*** Begin section ***

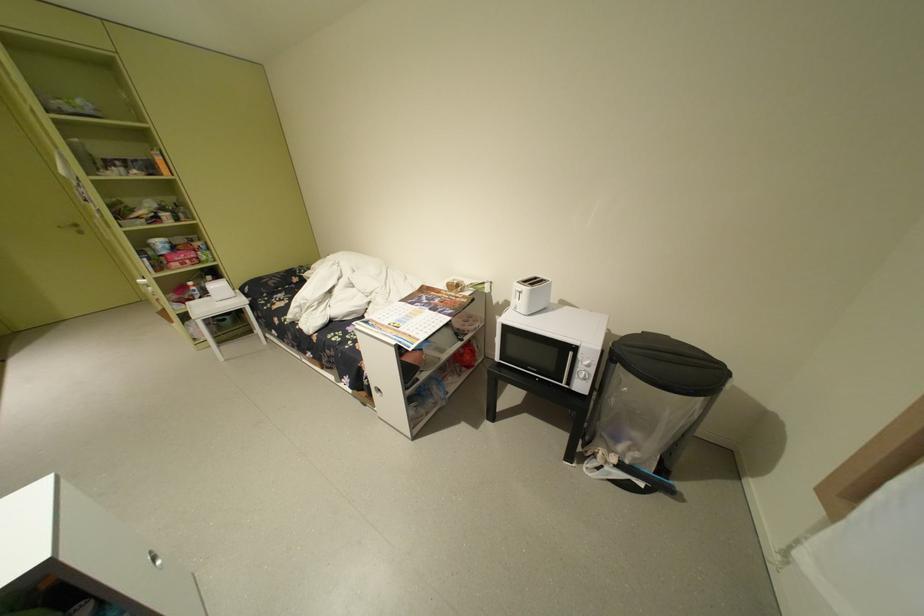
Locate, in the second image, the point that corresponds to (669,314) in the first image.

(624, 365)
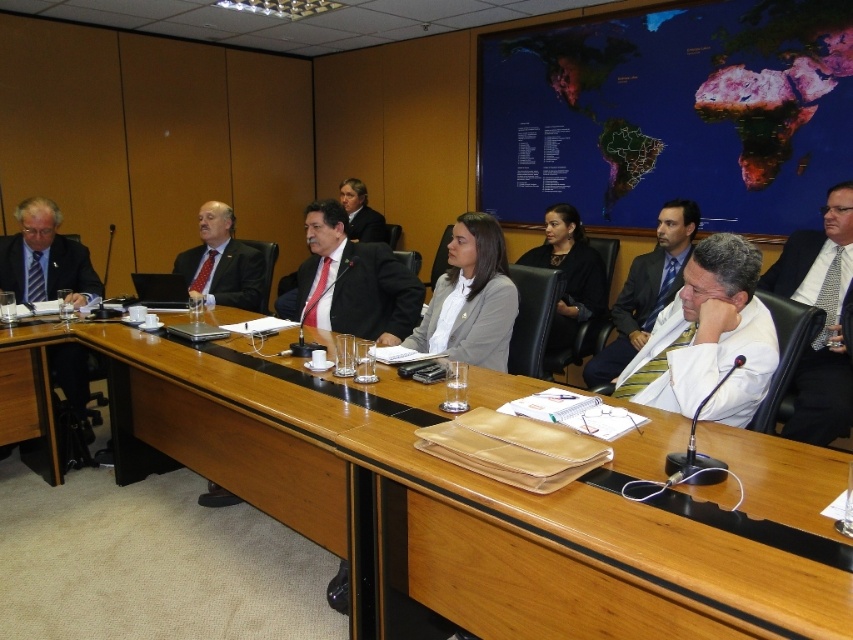
Which of these two, white lab coat at center or black fabric jacket at center, stands shorter?

white lab coat at center

Who is taller, white lab coat at center or black fabric jacket at center?

Standing taller between the two is black fabric jacket at center.

Is point (677, 332) closer to viewer compared to point (550, 241)?

Yes, point (677, 332) is in front of point (550, 241).

Identify the location of white lab coat at center. (708, 339).

Who is taller, white shirt at right or matte black suit at left?

With more height is matte black suit at left.

Can you confirm if white shirt at right is thinner than matte black suit at left?

Yes, white shirt at right is thinner than matte black suit at left.

Is point (817, 348) more distant than point (21, 212)?

No, (817, 348) is closer to viewer.

Identify the location of white shirt at right. The image size is (853, 640). (824, 321).

Is wooden table at center thinner than white shirt at right?

No, wooden table at center is not thinner than white shirt at right.

Identify the location of wooden table at center. This screenshot has height=640, width=853. (422, 502).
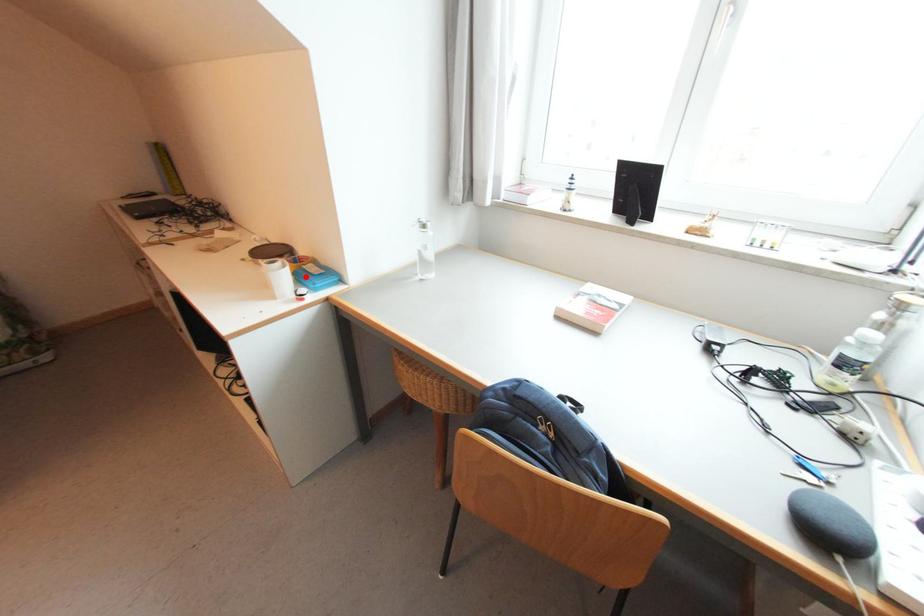
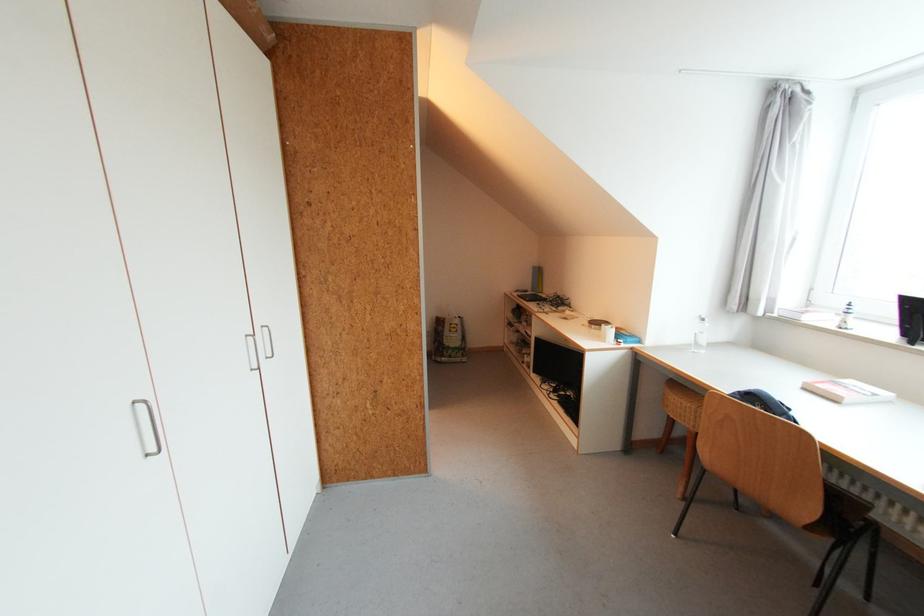
Where in the second image is the point corresponding to the highlighted location from the first image?

(625, 334)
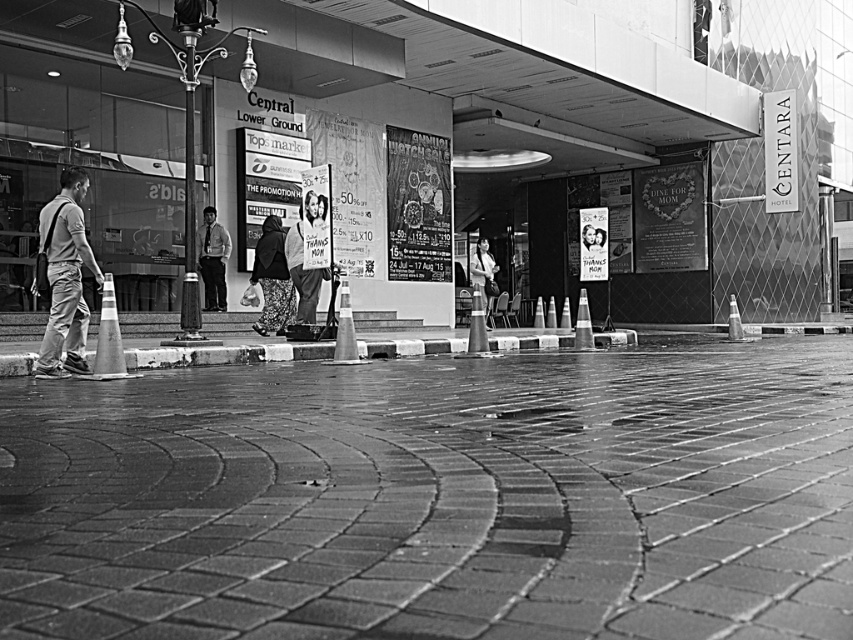
Looking at this image, does smooth concrete pavement at center have a lesser height compared to matte white sign at center?

Correct, smooth concrete pavement at center is not as tall as matte white sign at center.

Which is more to the right, smooth concrete pavement at center or matte white sign at center?

From the viewer's perspective, smooth concrete pavement at center appears more on the right side.

Is point (724, 392) closer to viewer compared to point (296, 262)?

Yes, it is in front of point (296, 262).

Identify the location of smooth concrete pavement at center. (437, 499).

Which is above, smooth concrete pavement at center or floral-patterned pants at center?

floral-patterned pants at center is higher up.

Between smooth concrete pavement at center and floral-patterned pants at center, which one appears on the right side from the viewer's perspective?

smooth concrete pavement at center

Between point (819, 572) and point (262, 243), which one is positioned in front?

Point (819, 572) is in front.

Image resolution: width=853 pixels, height=640 pixels. In order to click on smooth concrete pavement at center in this screenshot , I will do `click(437, 499)`.

Between point (293, 285) and point (212, 244), which one is positioned in front?

Point (293, 285)

Can you confirm if floral-patterned pants at center is positioned above light brown shirt at center?

No.

This screenshot has height=640, width=853. What do you see at coordinates (271, 278) in the screenshot? I see `floral-patterned pants at center` at bounding box center [271, 278].

The height and width of the screenshot is (640, 853). I want to click on floral-patterned pants at center, so click(x=271, y=278).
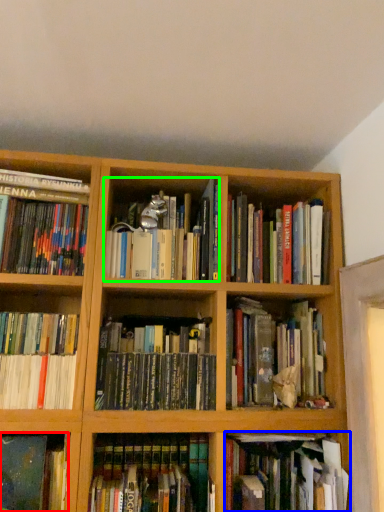
Question: Estimate the real-world distances between objects in this image. Which object is farther from book (highlighted by a red box), book (highlighted by a blue box) or book (highlighted by a green box)?

Choices:
 (A) book
 (B) book

Answer: (B)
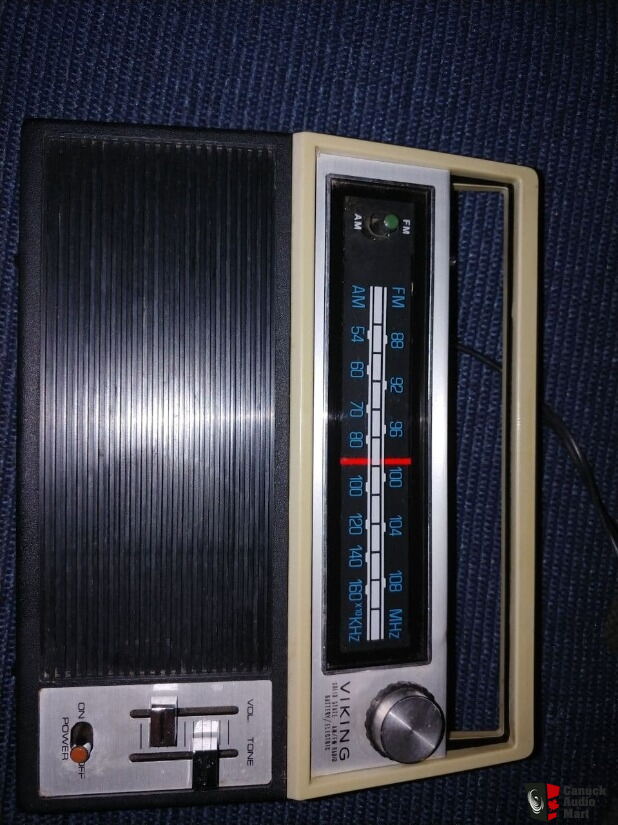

*** End section ***

# Exercise goal
Change "black fabric jacket at center" to "dark wool coat at center" in the lines from the start up to and including the line with "Is point (677, 332)", leaving everything else the same. Give only those lines back, without the pictures.

# Answer for this exercise
Locate, in the second image, the point that corresponds to (669,314) in the first image.

(624, 365)
Which of these two, white lab coat at center or dark wool coat at center, stands shorter?

white lab coat at center

Who is taller, white lab coat at center or dark wool coat at center?

Standing taller between the two is dark wool coat at center.

Is point (677, 332) closer to viewer compared to point (550, 241)?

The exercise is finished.